What to produce — Give back every line of the material below that has the string "down".
Task input Start Marker
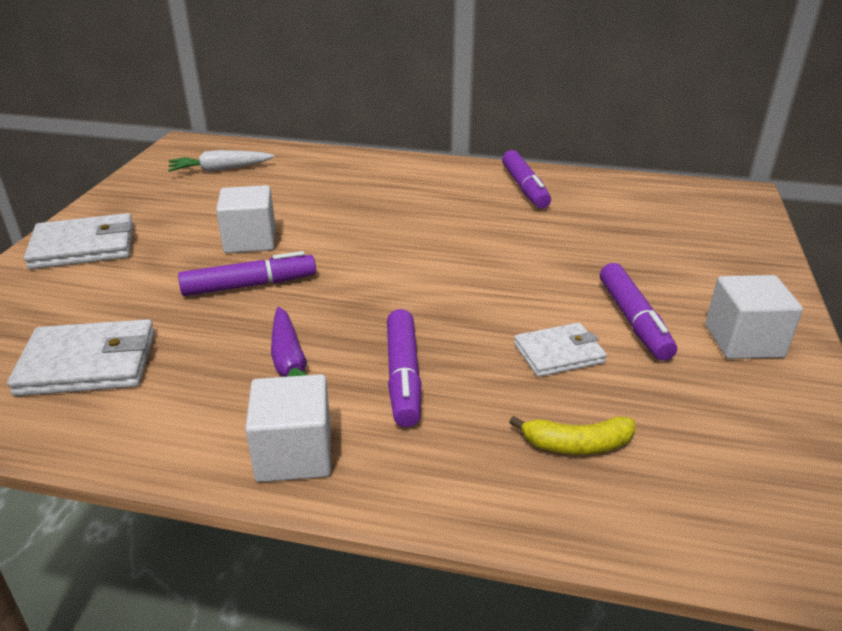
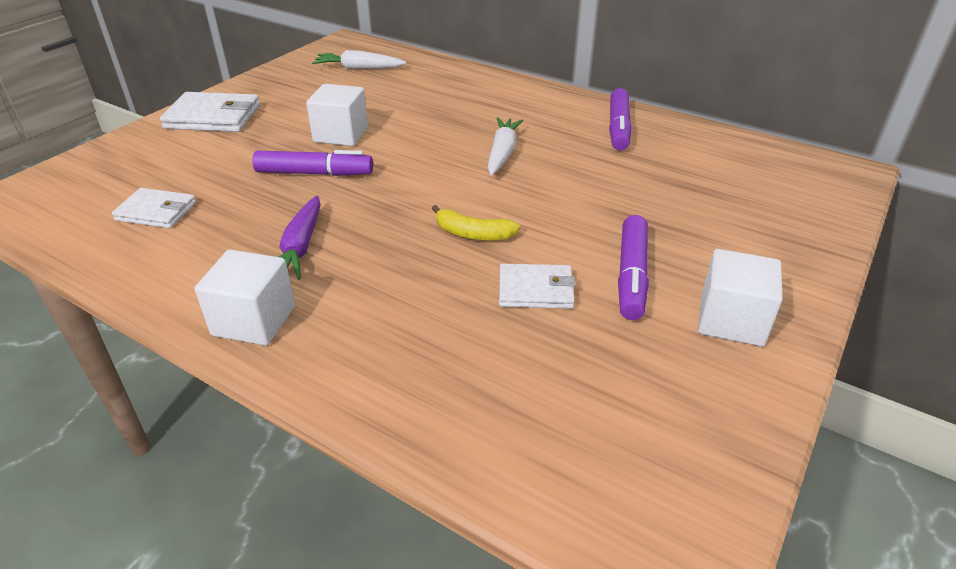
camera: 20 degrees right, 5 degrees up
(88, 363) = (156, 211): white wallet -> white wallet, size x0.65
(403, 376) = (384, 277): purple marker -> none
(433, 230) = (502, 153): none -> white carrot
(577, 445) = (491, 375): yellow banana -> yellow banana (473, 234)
Task input End Marker
Task input Start Marker
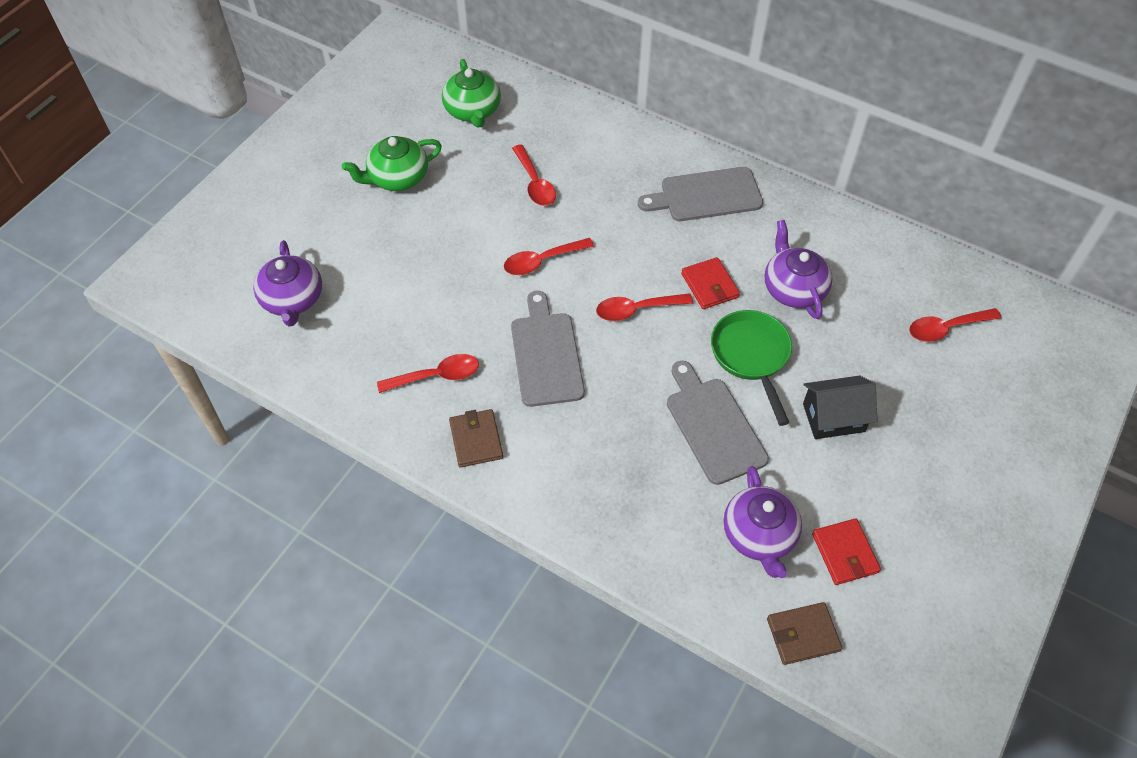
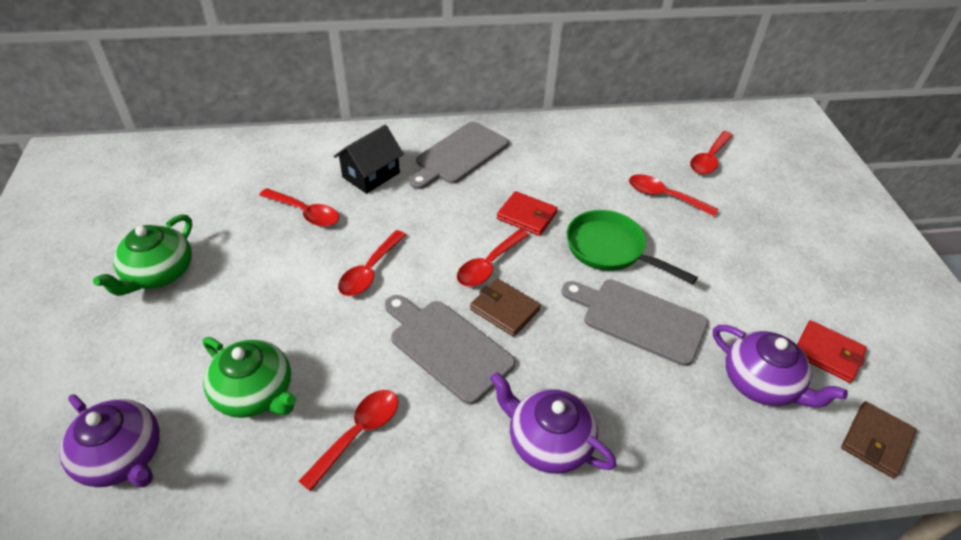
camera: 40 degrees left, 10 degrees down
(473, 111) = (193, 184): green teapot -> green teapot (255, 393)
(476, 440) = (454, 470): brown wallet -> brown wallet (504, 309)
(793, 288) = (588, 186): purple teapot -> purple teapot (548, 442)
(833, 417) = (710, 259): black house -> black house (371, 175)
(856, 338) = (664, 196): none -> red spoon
Task input End Marker
Task input Start Marker
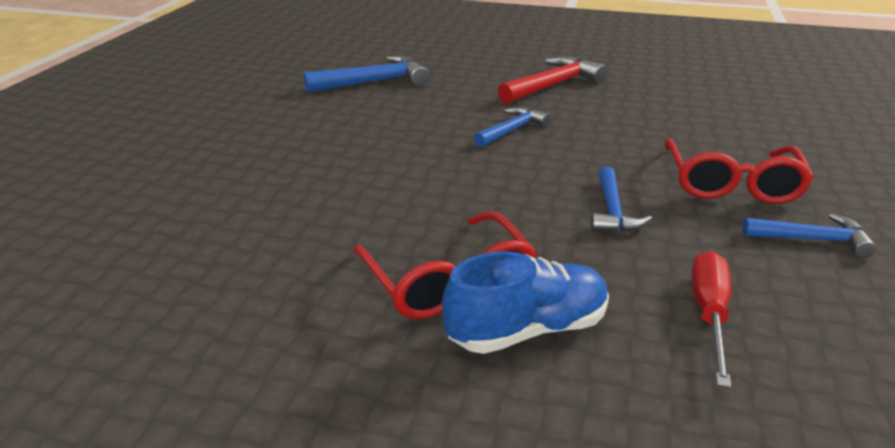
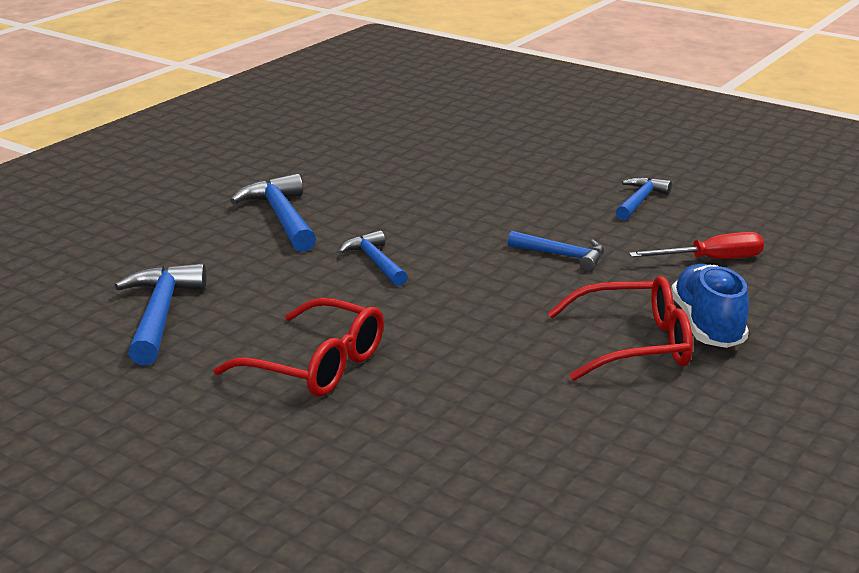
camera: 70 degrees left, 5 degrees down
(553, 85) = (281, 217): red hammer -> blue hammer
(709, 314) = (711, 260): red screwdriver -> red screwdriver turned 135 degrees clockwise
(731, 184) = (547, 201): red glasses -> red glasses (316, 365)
Task input End Marker
The completed task —
camera: 40 degrees left, 10 degrees down
camera: 70 degrees left, 5 degrees down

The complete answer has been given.